### [Supplied records]

* * * * * * * * *

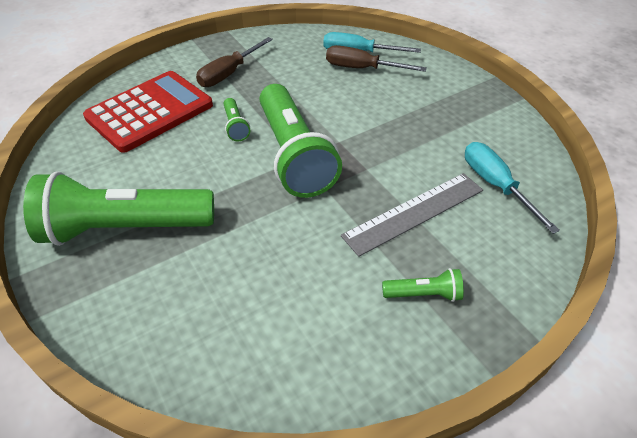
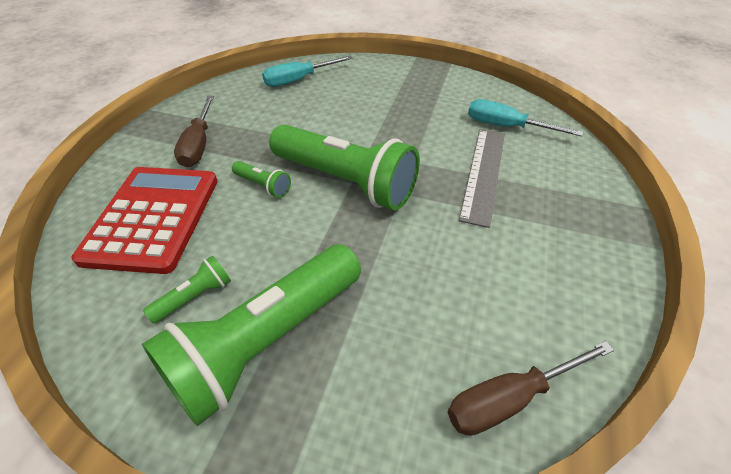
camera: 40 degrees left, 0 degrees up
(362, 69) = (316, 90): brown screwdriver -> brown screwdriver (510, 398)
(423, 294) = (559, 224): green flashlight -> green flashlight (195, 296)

* * * * * * * * *

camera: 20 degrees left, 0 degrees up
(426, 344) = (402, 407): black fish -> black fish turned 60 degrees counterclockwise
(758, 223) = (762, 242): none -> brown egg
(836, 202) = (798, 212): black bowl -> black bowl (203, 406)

* * * * * * * * *

### [What the exercise asks]
All that belongs in the answer is the run of lines above from the line containing "camera: 20 degrees left, 0 degrees up" through the line containing "(836, 202) = (798, 212): black", exactly as written.

### [Result of the exercise]
camera: 20 degrees left, 0 degrees up
(426, 344) = (402, 407): black fish -> black fish turned 60 degrees counterclockwise
(758, 223) = (762, 242): none -> brown egg
(836, 202) = (798, 212): black bowl -> black bowl (203, 406)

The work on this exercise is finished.